-------- WORKING DATA --------
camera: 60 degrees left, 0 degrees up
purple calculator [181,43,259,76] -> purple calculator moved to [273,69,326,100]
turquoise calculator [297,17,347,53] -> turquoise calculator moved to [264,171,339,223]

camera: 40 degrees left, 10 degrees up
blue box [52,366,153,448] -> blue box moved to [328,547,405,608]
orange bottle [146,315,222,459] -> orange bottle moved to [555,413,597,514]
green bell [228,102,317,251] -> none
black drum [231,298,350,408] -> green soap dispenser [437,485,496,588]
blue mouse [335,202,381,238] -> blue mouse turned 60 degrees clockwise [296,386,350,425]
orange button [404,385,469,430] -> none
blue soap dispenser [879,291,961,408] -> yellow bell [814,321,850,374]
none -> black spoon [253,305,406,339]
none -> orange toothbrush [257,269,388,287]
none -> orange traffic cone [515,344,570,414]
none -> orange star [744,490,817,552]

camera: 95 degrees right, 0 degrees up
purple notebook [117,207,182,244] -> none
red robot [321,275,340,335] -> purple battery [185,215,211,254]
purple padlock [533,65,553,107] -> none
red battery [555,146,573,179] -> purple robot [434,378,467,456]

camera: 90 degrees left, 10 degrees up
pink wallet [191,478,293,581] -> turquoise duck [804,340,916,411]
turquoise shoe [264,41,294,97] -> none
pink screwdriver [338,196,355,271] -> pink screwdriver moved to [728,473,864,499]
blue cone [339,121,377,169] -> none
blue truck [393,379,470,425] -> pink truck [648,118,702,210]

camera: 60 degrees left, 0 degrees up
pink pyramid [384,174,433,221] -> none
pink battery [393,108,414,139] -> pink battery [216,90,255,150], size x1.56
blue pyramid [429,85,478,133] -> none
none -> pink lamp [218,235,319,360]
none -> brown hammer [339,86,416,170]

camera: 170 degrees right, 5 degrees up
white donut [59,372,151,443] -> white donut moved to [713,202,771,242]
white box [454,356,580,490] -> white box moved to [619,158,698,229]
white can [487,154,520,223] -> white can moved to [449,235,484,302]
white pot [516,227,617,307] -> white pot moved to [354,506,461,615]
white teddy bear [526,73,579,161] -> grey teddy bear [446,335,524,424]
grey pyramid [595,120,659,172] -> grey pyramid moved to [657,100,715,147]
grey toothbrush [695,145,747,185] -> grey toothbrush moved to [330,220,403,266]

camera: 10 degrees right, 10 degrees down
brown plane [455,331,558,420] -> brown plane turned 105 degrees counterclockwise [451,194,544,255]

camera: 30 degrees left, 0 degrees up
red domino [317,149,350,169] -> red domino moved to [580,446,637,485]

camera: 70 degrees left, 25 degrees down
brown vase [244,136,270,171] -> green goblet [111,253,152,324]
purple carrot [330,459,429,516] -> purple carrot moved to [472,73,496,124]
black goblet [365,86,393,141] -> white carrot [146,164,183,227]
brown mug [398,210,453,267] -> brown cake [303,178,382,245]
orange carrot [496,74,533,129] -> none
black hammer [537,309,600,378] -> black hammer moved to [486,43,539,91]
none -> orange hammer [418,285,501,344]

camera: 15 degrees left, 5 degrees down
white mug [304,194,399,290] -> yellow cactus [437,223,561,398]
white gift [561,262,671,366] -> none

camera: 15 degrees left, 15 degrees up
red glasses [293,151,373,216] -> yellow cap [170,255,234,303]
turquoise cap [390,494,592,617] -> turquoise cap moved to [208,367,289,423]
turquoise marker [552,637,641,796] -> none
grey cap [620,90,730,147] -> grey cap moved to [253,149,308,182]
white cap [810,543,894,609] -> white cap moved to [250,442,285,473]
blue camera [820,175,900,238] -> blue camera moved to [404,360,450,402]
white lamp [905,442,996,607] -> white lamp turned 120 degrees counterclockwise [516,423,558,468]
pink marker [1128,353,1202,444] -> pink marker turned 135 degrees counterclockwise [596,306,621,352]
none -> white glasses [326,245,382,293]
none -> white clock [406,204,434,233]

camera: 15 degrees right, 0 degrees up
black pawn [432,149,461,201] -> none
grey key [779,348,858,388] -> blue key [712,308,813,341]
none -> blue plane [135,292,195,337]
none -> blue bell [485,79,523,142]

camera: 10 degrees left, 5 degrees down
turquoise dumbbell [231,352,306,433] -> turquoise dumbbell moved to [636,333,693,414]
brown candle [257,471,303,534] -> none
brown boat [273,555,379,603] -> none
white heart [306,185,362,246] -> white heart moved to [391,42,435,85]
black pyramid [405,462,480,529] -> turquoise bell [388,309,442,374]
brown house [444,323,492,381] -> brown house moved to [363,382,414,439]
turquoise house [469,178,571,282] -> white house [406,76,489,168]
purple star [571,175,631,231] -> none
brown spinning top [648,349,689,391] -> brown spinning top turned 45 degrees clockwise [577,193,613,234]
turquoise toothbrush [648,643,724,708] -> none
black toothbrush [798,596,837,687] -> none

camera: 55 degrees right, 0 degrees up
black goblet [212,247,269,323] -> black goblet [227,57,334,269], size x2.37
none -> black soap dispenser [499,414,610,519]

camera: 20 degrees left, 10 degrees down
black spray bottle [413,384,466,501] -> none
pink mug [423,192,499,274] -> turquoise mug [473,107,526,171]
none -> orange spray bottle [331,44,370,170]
--------
PROBLEM STATEMENT
Only the lines above from the one with "blue box [52,366,153,448]" up to and including the one with "camera: 30 degrees left, 0 degrees up" should be repeated, exactly as written.

WRITTEN SOLUTION
blue box [52,366,153,448] -> blue box moved to [328,547,405,608]
orange bottle [146,315,222,459] -> orange bottle moved to [555,413,597,514]
green bell [228,102,317,251] -> none
black drum [231,298,350,408] -> green soap dispenser [437,485,496,588]
blue mouse [335,202,381,238] -> blue mouse turned 60 degrees clockwise [296,386,350,425]
orange button [404,385,469,430] -> none
blue soap dispenser [879,291,961,408] -> yellow bell [814,321,850,374]
none -> black spoon [253,305,406,339]
none -> orange toothbrush [257,269,388,287]
none -> orange traffic cone [515,344,570,414]
none -> orange star [744,490,817,552]

camera: 95 degrees right, 0 degrees up
purple notebook [117,207,182,244] -> none
red robot [321,275,340,335] -> purple battery [185,215,211,254]
purple padlock [533,65,553,107] -> none
red battery [555,146,573,179] -> purple robot [434,378,467,456]

camera: 90 degrees left, 10 degrees up
pink wallet [191,478,293,581] -> turquoise duck [804,340,916,411]
turquoise shoe [264,41,294,97] -> none
pink screwdriver [338,196,355,271] -> pink screwdriver moved to [728,473,864,499]
blue cone [339,121,377,169] -> none
blue truck [393,379,470,425] -> pink truck [648,118,702,210]

camera: 60 degrees left, 0 degrees up
pink pyramid [384,174,433,221] -> none
pink battery [393,108,414,139] -> pink battery [216,90,255,150], size x1.56
blue pyramid [429,85,478,133] -> none
none -> pink lamp [218,235,319,360]
none -> brown hammer [339,86,416,170]

camera: 170 degrees right, 5 degrees up
white donut [59,372,151,443] -> white donut moved to [713,202,771,242]
white box [454,356,580,490] -> white box moved to [619,158,698,229]
white can [487,154,520,223] -> white can moved to [449,235,484,302]
white pot [516,227,617,307] -> white pot moved to [354,506,461,615]
white teddy bear [526,73,579,161] -> grey teddy bear [446,335,524,424]
grey pyramid [595,120,659,172] -> grey pyramid moved to [657,100,715,147]
grey toothbrush [695,145,747,185] -> grey toothbrush moved to [330,220,403,266]

camera: 10 degrees right, 10 degrees down
brown plane [455,331,558,420] -> brown plane turned 105 degrees counterclockwise [451,194,544,255]

camera: 30 degrees left, 0 degrees up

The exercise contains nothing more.